◆ **TASK BRIEF**
Copy all of the data below without altering a single line.

--- TASK INPUT Enclosed Below ---

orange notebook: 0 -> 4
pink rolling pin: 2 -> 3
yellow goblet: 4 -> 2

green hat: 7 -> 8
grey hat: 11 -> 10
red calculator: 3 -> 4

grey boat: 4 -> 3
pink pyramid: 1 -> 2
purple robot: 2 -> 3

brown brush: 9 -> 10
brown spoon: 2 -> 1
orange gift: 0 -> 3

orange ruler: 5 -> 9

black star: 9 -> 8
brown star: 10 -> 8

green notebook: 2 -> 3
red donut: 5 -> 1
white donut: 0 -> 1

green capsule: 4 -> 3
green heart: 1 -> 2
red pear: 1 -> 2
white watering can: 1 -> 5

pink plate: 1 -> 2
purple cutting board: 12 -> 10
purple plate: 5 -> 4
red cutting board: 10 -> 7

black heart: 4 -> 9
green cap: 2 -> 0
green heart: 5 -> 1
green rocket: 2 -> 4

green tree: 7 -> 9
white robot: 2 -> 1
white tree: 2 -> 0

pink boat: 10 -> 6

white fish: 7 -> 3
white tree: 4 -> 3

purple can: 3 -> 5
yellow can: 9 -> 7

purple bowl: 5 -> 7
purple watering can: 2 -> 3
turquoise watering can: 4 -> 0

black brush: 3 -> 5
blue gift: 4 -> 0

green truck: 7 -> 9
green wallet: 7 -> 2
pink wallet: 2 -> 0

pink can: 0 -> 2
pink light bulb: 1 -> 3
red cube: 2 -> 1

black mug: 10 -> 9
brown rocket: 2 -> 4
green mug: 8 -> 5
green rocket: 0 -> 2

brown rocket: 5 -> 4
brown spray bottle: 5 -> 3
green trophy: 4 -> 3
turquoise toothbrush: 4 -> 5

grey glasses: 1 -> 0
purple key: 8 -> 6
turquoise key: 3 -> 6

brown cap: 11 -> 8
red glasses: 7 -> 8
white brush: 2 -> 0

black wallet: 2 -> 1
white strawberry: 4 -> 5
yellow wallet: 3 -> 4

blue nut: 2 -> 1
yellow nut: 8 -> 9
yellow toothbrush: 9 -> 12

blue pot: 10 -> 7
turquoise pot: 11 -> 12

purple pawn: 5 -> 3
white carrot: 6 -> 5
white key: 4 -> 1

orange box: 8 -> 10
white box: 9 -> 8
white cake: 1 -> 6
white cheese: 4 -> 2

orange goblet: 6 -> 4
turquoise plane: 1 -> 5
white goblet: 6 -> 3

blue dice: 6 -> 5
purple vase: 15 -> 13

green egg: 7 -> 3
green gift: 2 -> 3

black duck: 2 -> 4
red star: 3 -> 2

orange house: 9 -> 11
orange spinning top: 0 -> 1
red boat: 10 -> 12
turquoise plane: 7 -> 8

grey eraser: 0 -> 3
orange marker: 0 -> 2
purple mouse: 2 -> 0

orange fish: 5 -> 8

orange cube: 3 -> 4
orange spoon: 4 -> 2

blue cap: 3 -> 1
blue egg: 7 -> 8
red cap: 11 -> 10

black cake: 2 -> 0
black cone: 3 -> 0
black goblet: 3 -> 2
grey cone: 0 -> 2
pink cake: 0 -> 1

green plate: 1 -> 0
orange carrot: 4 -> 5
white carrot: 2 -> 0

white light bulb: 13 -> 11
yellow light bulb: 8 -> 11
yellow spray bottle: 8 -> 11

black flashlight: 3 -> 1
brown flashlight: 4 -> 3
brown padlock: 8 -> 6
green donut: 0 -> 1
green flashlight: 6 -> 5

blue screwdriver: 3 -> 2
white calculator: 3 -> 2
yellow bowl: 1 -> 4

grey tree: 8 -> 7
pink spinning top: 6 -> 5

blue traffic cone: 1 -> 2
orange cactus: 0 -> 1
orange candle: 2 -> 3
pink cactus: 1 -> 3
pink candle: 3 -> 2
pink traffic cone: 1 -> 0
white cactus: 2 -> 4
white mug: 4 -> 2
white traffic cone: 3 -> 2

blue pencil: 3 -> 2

--- End of Enclosed TASK INPUT ---

◆ **RESULT FOR THIS EXERCISE**
orange notebook: 0 -> 4
pink rolling pin: 2 -> 3
yellow goblet: 4 -> 2

green hat: 7 -> 8
grey hat: 11 -> 10
red calculator: 3 -> 4

grey boat: 4 -> 3
pink pyramid: 1 -> 2
purple robot: 2 -> 3

brown brush: 9 -> 10
brown spoon: 2 -> 1
orange gift: 0 -> 3

orange ruler: 5 -> 9

black star: 9 -> 8
brown star: 10 -> 8

green notebook: 2 -> 3
red donut: 5 -> 1
white donut: 0 -> 1

green capsule: 4 -> 3
green heart: 1 -> 2
red pear: 1 -> 2
white watering can: 1 -> 5

pink plate: 1 -> 2
purple cutting board: 12 -> 10
purple plate: 5 -> 4
red cutting board: 10 -> 7

black heart: 4 -> 9
green cap: 2 -> 0
green heart: 5 -> 1
green rocket: 2 -> 4

green tree: 7 -> 9
white robot: 2 -> 1
white tree: 2 -> 0

pink boat: 10 -> 6

white fish: 7 -> 3
white tree: 4 -> 3

purple can: 3 -> 5
yellow can: 9 -> 7

purple bowl: 5 -> 7
purple watering can: 2 -> 3
turquoise watering can: 4 -> 0

black brush: 3 -> 5
blue gift: 4 -> 0

green truck: 7 -> 9
green wallet: 7 -> 2
pink wallet: 2 -> 0

pink can: 0 -> 2
pink light bulb: 1 -> 3
red cube: 2 -> 1

black mug: 10 -> 9
brown rocket: 2 -> 4
green mug: 8 -> 5
green rocket: 0 -> 2

brown rocket: 5 -> 4
brown spray bottle: 5 -> 3
green trophy: 4 -> 3
turquoise toothbrush: 4 -> 5

grey glasses: 1 -> 0
purple key: 8 -> 6
turquoise key: 3 -> 6

brown cap: 11 -> 8
red glasses: 7 -> 8
white brush: 2 -> 0

black wallet: 2 -> 1
white strawberry: 4 -> 5
yellow wallet: 3 -> 4

blue nut: 2 -> 1
yellow nut: 8 -> 9
yellow toothbrush: 9 -> 12

blue pot: 10 -> 7
turquoise pot: 11 -> 12

purple pawn: 5 -> 3
white carrot: 6 -> 5
white key: 4 -> 1

orange box: 8 -> 10
white box: 9 -> 8
white cake: 1 -> 6
white cheese: 4 -> 2

orange goblet: 6 -> 4
turquoise plane: 1 -> 5
white goblet: 6 -> 3

blue dice: 6 -> 5
purple vase: 15 -> 13

green egg: 7 -> 3
green gift: 2 -> 3

black duck: 2 -> 4
red star: 3 -> 2

orange house: 9 -> 11
orange spinning top: 0 -> 1
red boat: 10 -> 12
turquoise plane: 7 -> 8

grey eraser: 0 -> 3
orange marker: 0 -> 2
purple mouse: 2 -> 0

orange fish: 5 -> 8

orange cube: 3 -> 4
orange spoon: 4 -> 2

blue cap: 3 -> 1
blue egg: 7 -> 8
red cap: 11 -> 10

black cake: 2 -> 0
black cone: 3 -> 0
black goblet: 3 -> 2
grey cone: 0 -> 2
pink cake: 0 -> 1

green plate: 1 -> 0
orange carrot: 4 -> 5
white carrot: 2 -> 0

white light bulb: 13 -> 11
yellow light bulb: 8 -> 11
yellow spray bottle: 8 -> 11

black flashlight: 3 -> 1
brown flashlight: 4 -> 3
brown padlock: 8 -> 6
green donut: 0 -> 1
green flashlight: 6 -> 5

blue screwdriver: 3 -> 2
white calculator: 3 -> 2
yellow bowl: 1 -> 4

grey tree: 8 -> 7
pink spinning top: 6 -> 5

blue traffic cone: 1 -> 2
orange cactus: 0 -> 1
orange candle: 2 -> 3
pink cactus: 1 -> 3
pink candle: 3 -> 2
pink traffic cone: 1 -> 0
white cactus: 2 -> 4
white mug: 4 -> 2
white traffic cone: 3 -> 2

blue pencil: 3 -> 2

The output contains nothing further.